Records for this exercise:
--

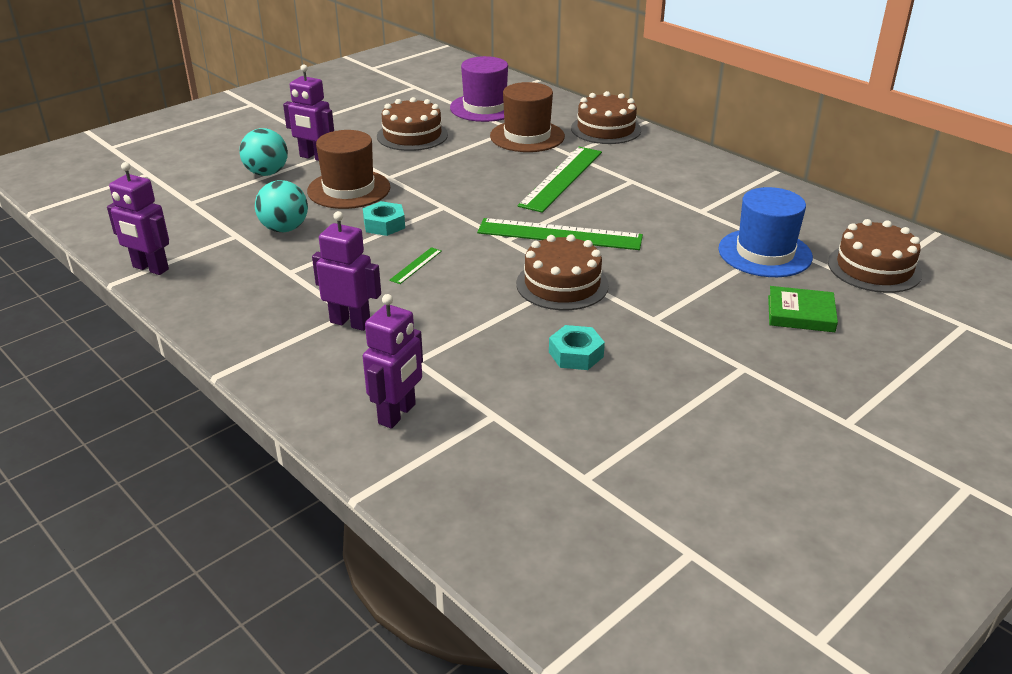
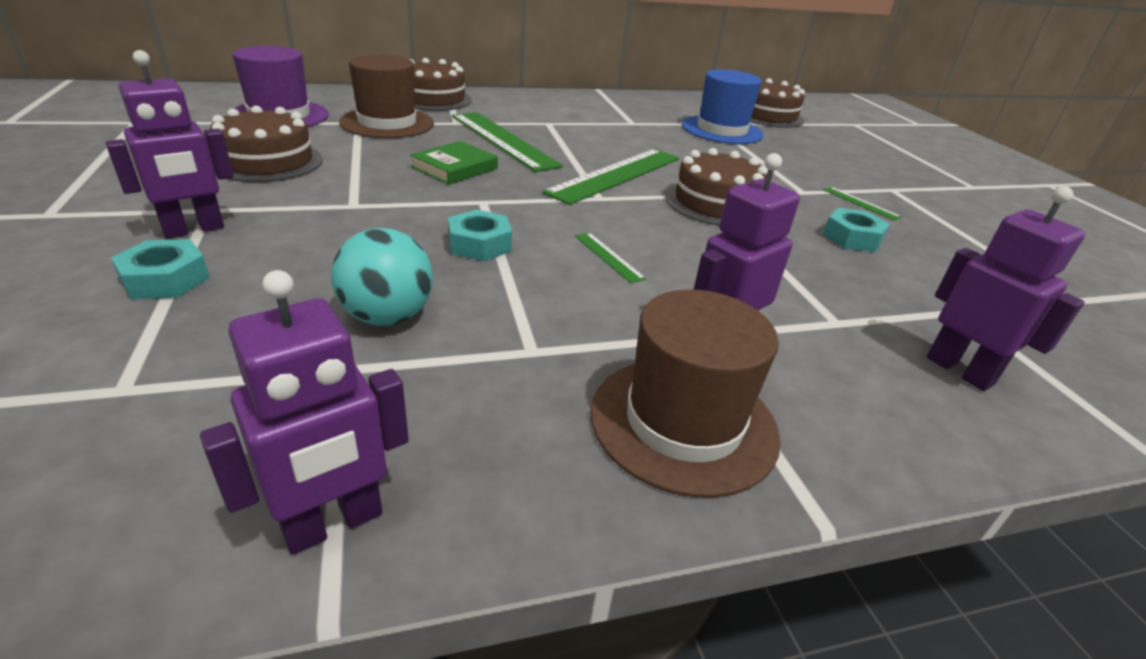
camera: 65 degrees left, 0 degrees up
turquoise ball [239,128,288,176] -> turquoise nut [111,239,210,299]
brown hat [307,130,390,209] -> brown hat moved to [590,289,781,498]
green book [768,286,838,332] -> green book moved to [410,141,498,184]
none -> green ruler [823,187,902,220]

--

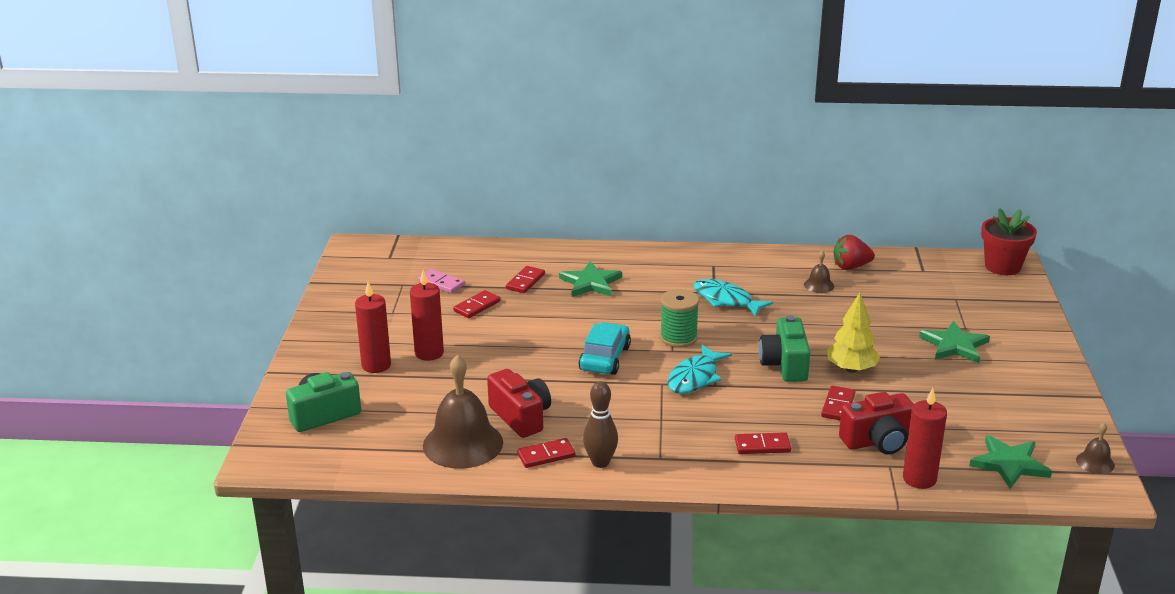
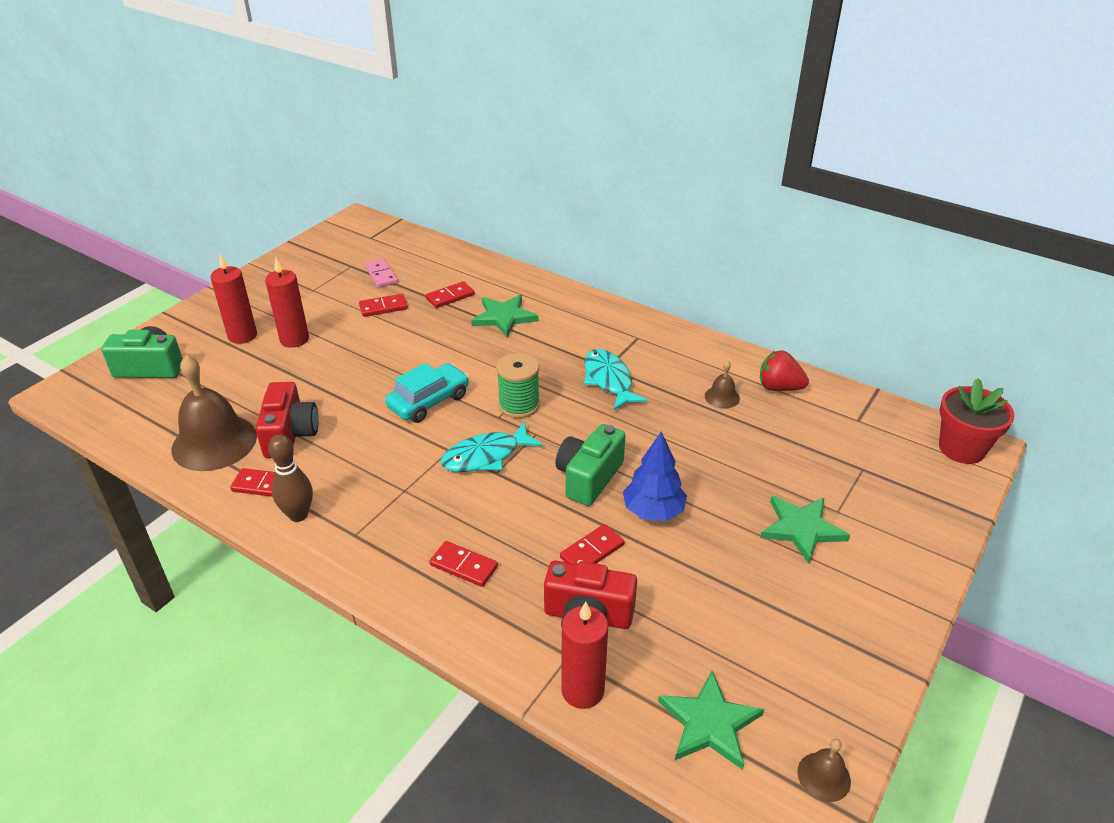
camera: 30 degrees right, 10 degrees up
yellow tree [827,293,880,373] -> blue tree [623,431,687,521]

--

Only the lines above starting with the one with "camera: 65 degrees left, 0 degrees up" and going through the one with "none -> green ruler [823,187,902,220]" are to be copied, word for word and with both ends kept.

Finished task:
camera: 65 degrees left, 0 degrees up
turquoise ball [239,128,288,176] -> turquoise nut [111,239,210,299]
brown hat [307,130,390,209] -> brown hat moved to [590,289,781,498]
green book [768,286,838,332] -> green book moved to [410,141,498,184]
none -> green ruler [823,187,902,220]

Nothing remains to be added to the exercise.